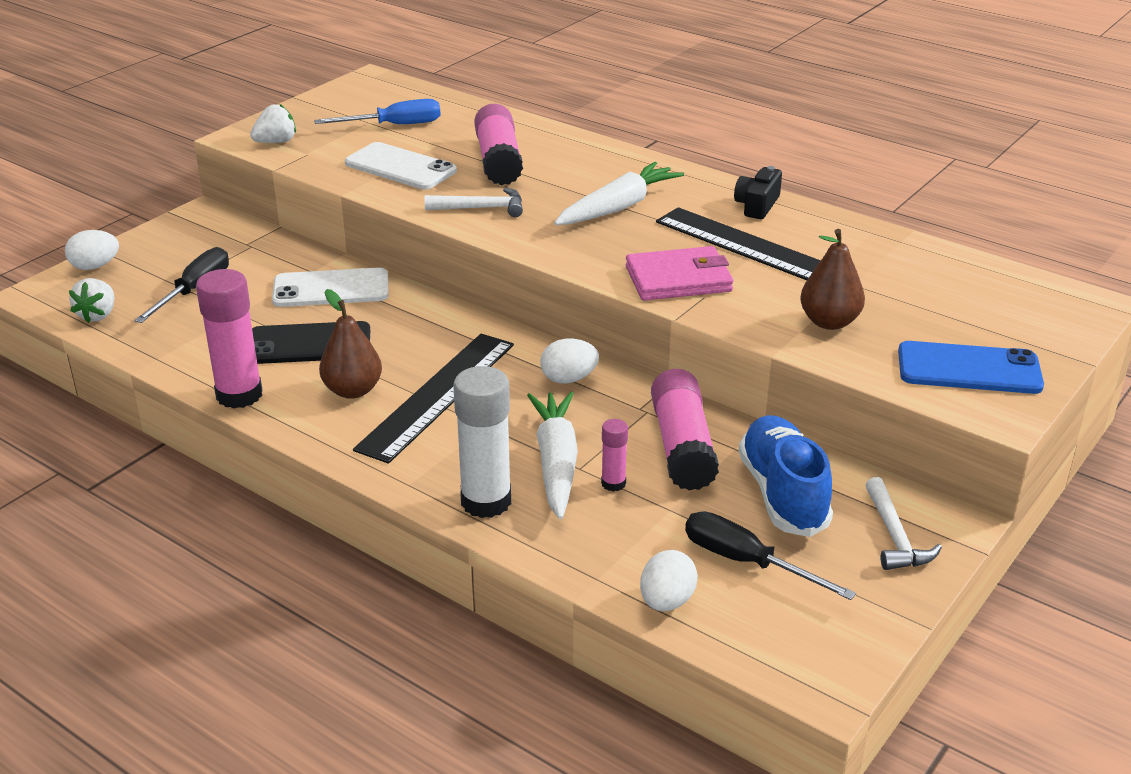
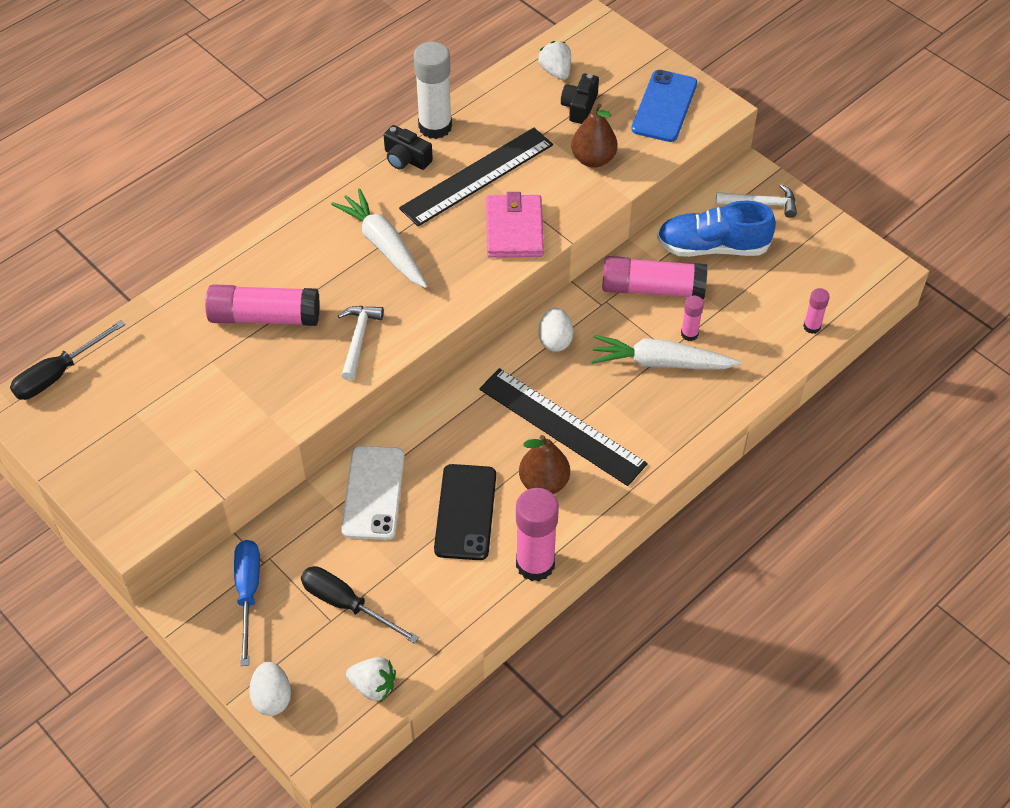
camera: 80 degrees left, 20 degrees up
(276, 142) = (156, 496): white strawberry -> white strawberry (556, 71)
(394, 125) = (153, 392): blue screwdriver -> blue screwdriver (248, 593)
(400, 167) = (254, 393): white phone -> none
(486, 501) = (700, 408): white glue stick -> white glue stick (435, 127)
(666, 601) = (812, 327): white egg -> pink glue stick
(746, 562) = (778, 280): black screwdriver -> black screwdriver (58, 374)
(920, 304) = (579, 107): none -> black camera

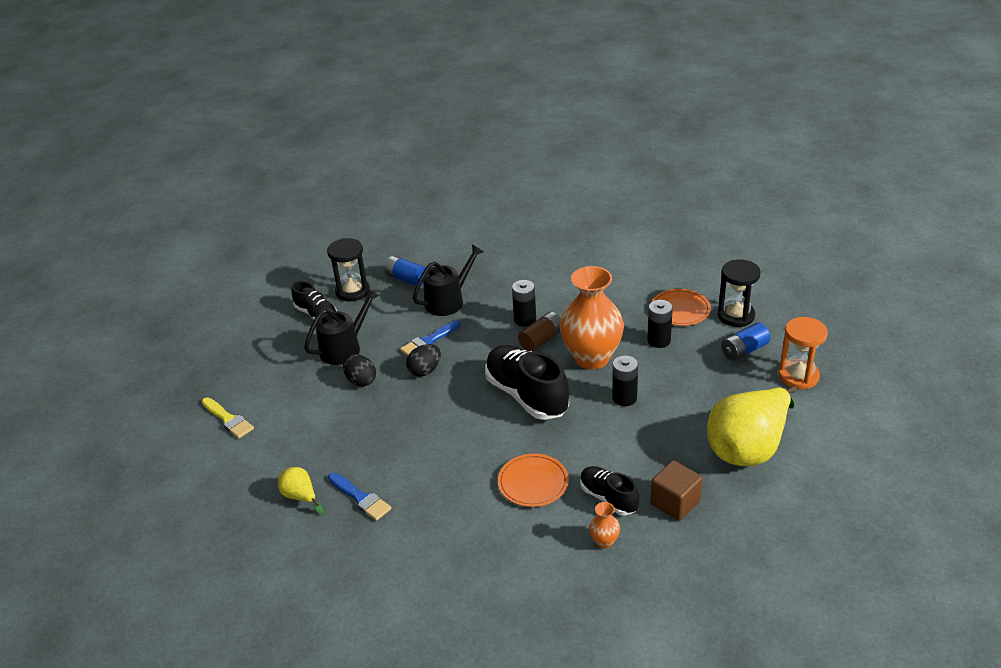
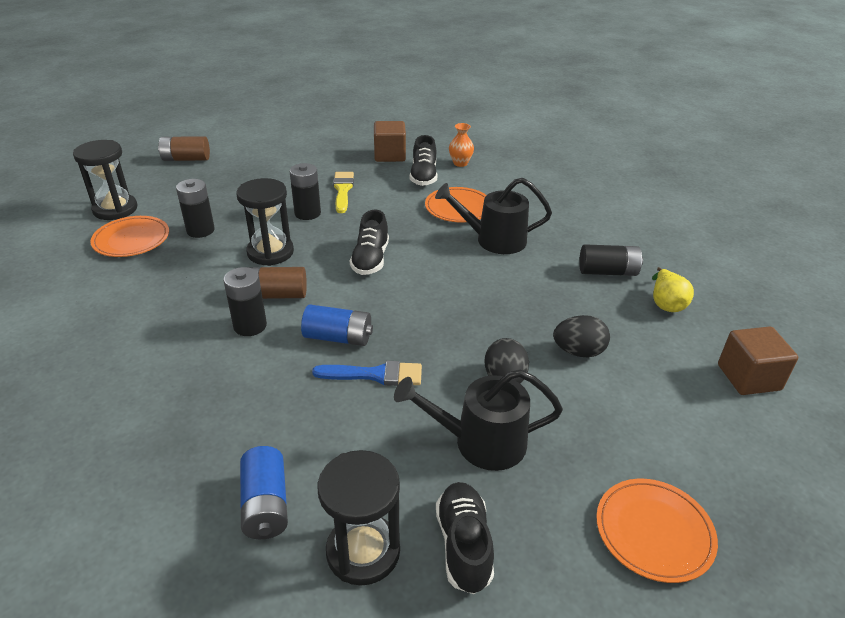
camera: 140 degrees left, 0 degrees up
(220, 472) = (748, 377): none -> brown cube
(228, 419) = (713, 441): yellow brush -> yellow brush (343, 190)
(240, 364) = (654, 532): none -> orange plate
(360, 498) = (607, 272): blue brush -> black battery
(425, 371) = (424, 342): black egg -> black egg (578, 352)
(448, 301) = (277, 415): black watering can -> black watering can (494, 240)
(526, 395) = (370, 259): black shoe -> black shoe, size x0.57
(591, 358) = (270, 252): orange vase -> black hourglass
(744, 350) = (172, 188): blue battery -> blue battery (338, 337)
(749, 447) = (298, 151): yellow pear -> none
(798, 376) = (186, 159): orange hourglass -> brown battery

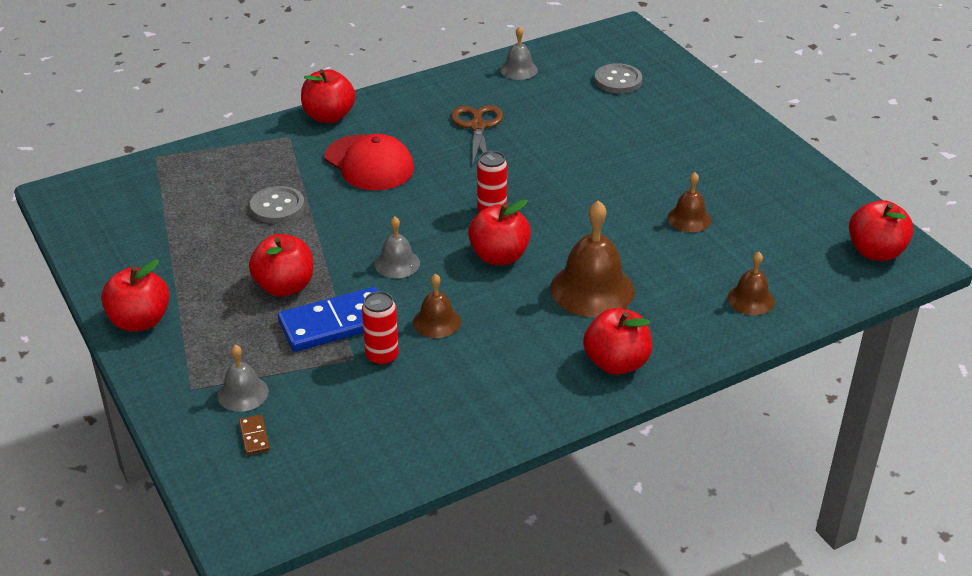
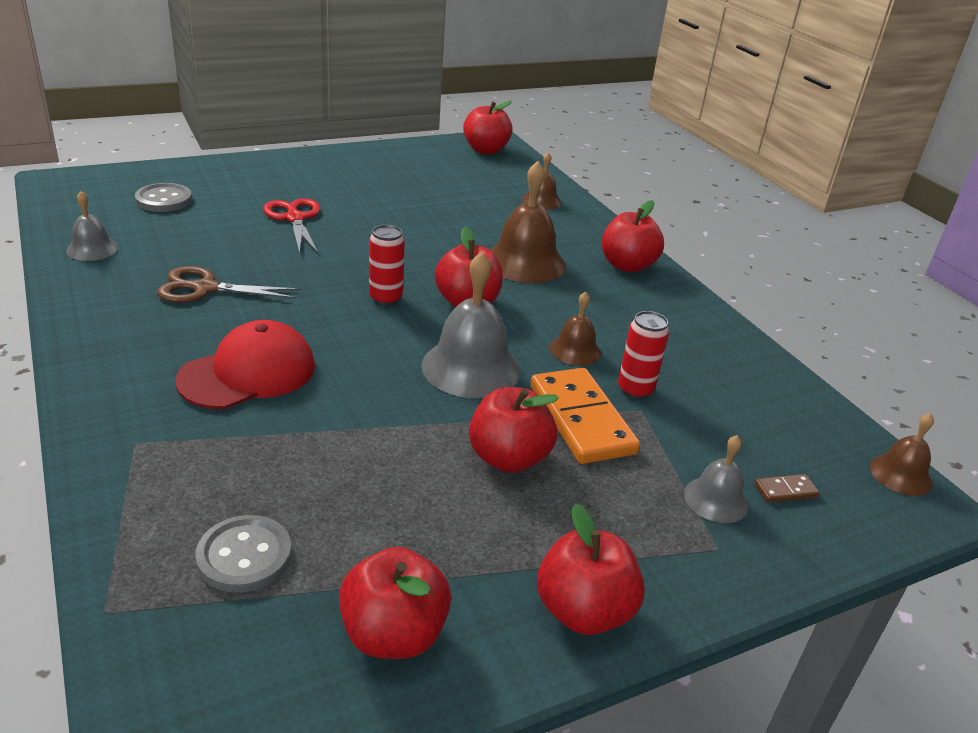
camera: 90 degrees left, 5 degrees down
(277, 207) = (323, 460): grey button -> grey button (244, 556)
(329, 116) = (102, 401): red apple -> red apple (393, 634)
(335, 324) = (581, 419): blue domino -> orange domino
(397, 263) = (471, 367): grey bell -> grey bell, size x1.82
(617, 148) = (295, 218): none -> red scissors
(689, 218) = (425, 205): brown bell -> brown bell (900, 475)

**Task goal**
Copy out the whole listing word for word, except for any picture it includes.

**Completed exercise**
camera: 80 degrees left, 20 degrees up
(276, 142) = (156, 496): white strawberry -> white strawberry (556, 71)
(394, 125) = (153, 392): blue screwdriver -> blue screwdriver (248, 593)
(400, 167) = (254, 393): white phone -> none
(486, 501) = (700, 408): white glue stick -> white glue stick (435, 127)
(666, 601) = (812, 327): white egg -> pink glue stick
(746, 562) = (778, 280): black screwdriver -> black screwdriver (58, 374)
(920, 304) = (579, 107): none -> black camera

camera: 140 degrees left, 0 degrees up
(220, 472) = (748, 377): none -> brown cube
(228, 419) = (713, 441): yellow brush -> yellow brush (343, 190)
(240, 364) = (654, 532): none -> orange plate
(360, 498) = (607, 272): blue brush -> black battery
(425, 371) = (424, 342): black egg -> black egg (578, 352)
(448, 301) = (277, 415): black watering can -> black watering can (494, 240)
(526, 395) = (370, 259): black shoe -> black shoe, size x0.57
(591, 358) = (270, 252): orange vase -> black hourglass
(744, 350) = (172, 188): blue battery -> blue battery (338, 337)
(749, 447) = (298, 151): yellow pear -> none
(798, 376) = (186, 159): orange hourglass -> brown battery

camera: 90 degrees left, 5 degrees down
(277, 207) = (323, 460): grey button -> grey button (244, 556)
(329, 116) = (102, 401): red apple -> red apple (393, 634)
(335, 324) = (581, 419): blue domino -> orange domino
(397, 263) = (471, 367): grey bell -> grey bell, size x1.82
(617, 148) = (295, 218): none -> red scissors
(689, 218) = (425, 205): brown bell -> brown bell (900, 475)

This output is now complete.